▸ **Try it**: Lines in the data below that contain the word "plate" are to be copied.

○ ○ ○

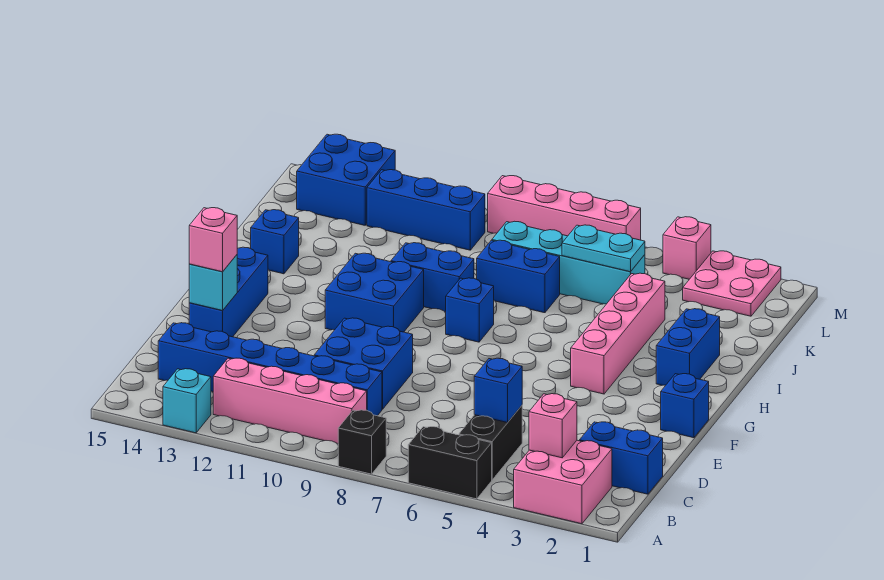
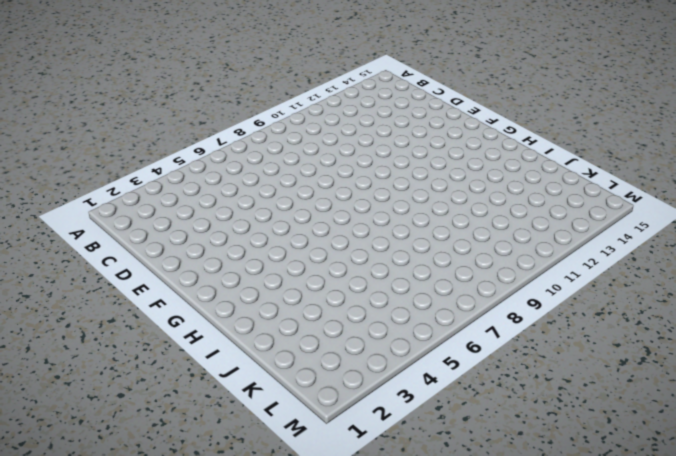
none -> pink brick A2:B3 level 1
none -> black brick A5:A6 level 1
none -> black brick A8 level 1

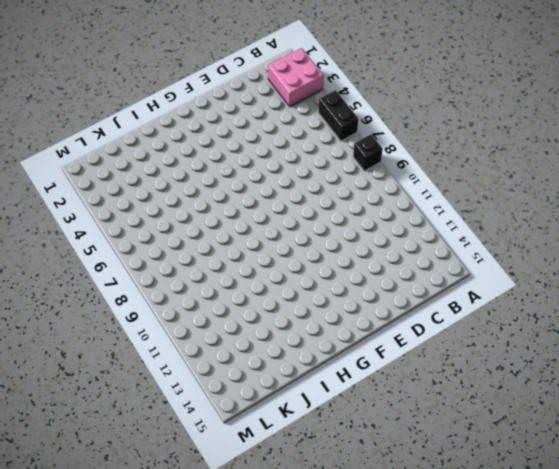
none -> cyan brick A13 level 1
none -> black brick B5:C5 level 1
none -> pink brick B9:B12 level 1

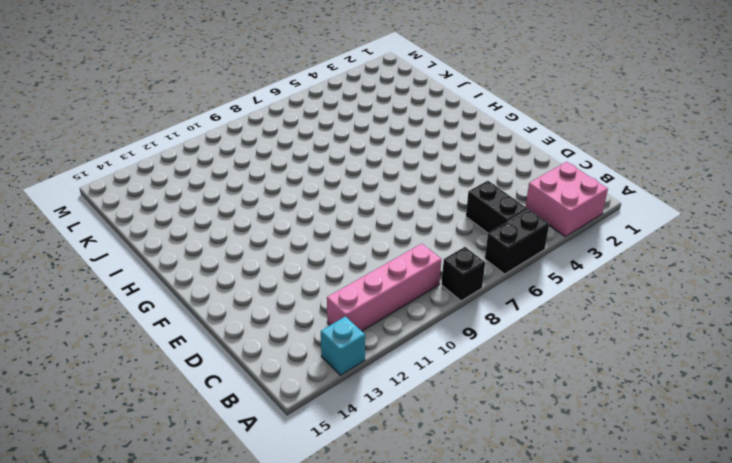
none -> blue brick C1:C2 level 1
none -> blue brick C9:C14 level 1
none -> blue brick D9:E10 level 1

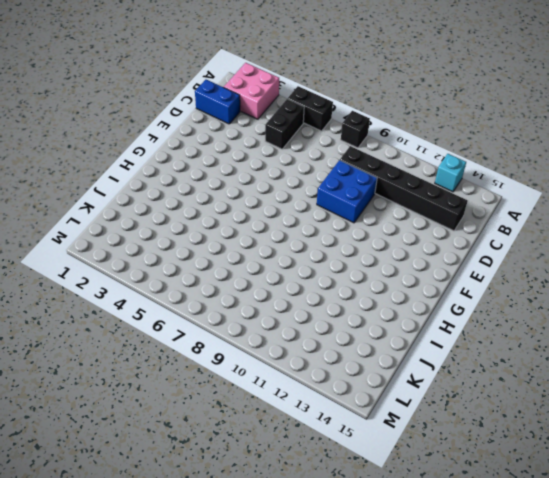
black brick C9:C14 level 1 -> blue brick C9:C14 level 1
none -> pink brick B9:B12 level 1
none -> blue brick E14:G14 level 1
none -> blue brick F1 level 1

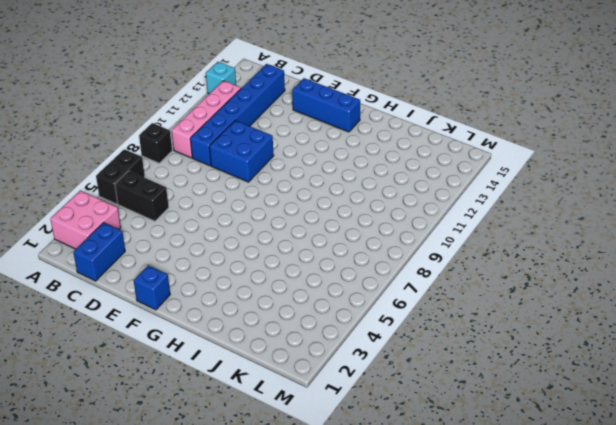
none -> pink brick G4:J4 level 1
none -> blue brick G10:H11 level 1
none -> blue brick H2:I2 level 1

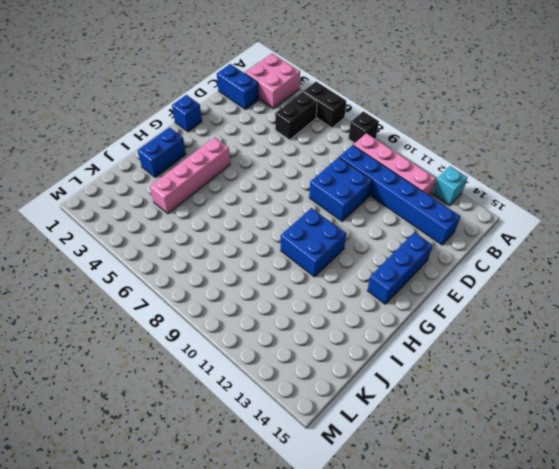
none -> blue brick H8 level 1
none -> blue brick I9:I10 level 1
none -> blue brick I14 level 1

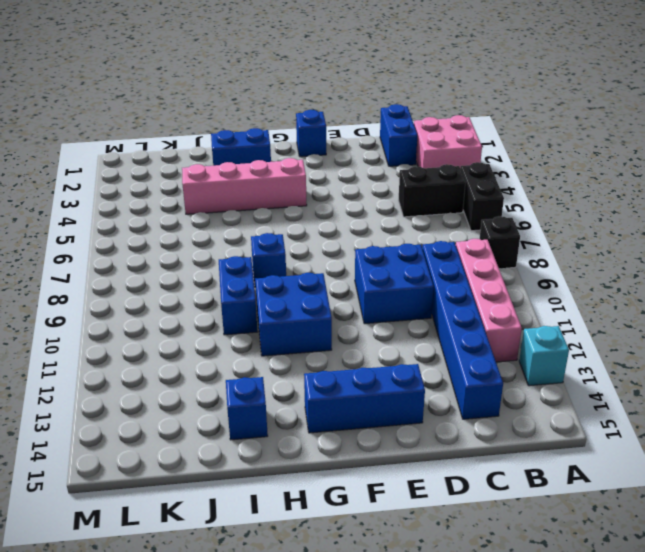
none -> blue brick J7:J8 level 1
none -> cyan brick K5:K8 level 1
none -> pink plate L2:M3 level 1

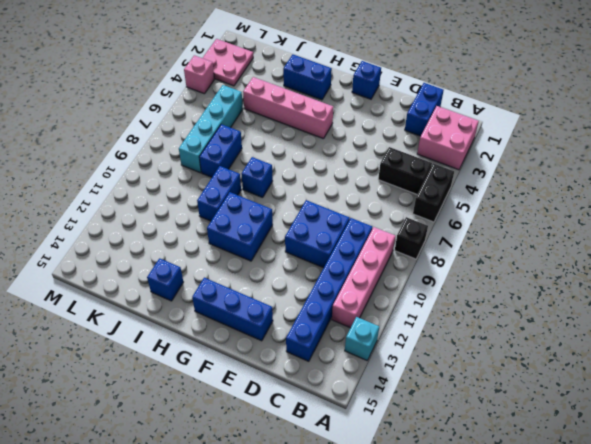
none -> blue brick L10:L12 level 1
none -> blue brick L13:M14 level 1
none -> pink brick M6:M9 level 1

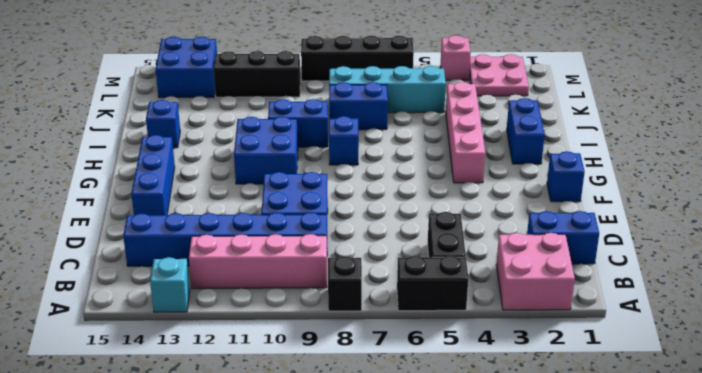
black brick L10:L12 level 1 -> blue brick L10:L12 level 1
black brick M6:M9 level 1 -> pink brick M6:M9 level 1
none -> pink brick B3 level 2
none -> blue brick C5 level 2
none -> cyan brick E14 level 2

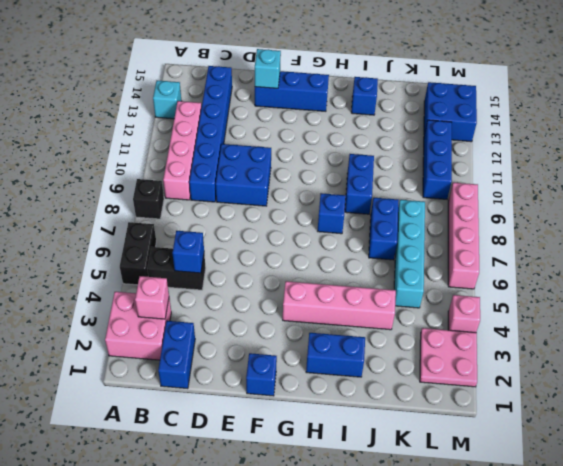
none -> blue brick G10:H11 level 1
none -> cyan plate K5:K6 level 2
none -> pink brick E14 level 3

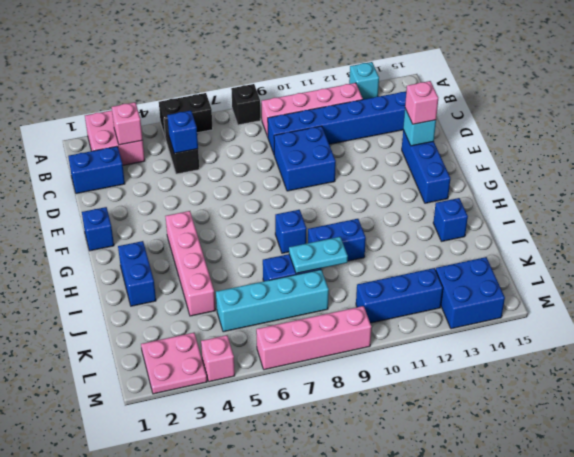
cyan plate J8:J9 level 2 -> cyan plate K5:K6 level 2
none -> blue brick G10:H11 level 1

○ ○ ○

▸ **Result**:
none -> pink plate L2:M3 level 1
none -> cyan plate K5:K6 level 2
cyan plate J8:J9 level 2 -> cyan plate K5:K6 level 2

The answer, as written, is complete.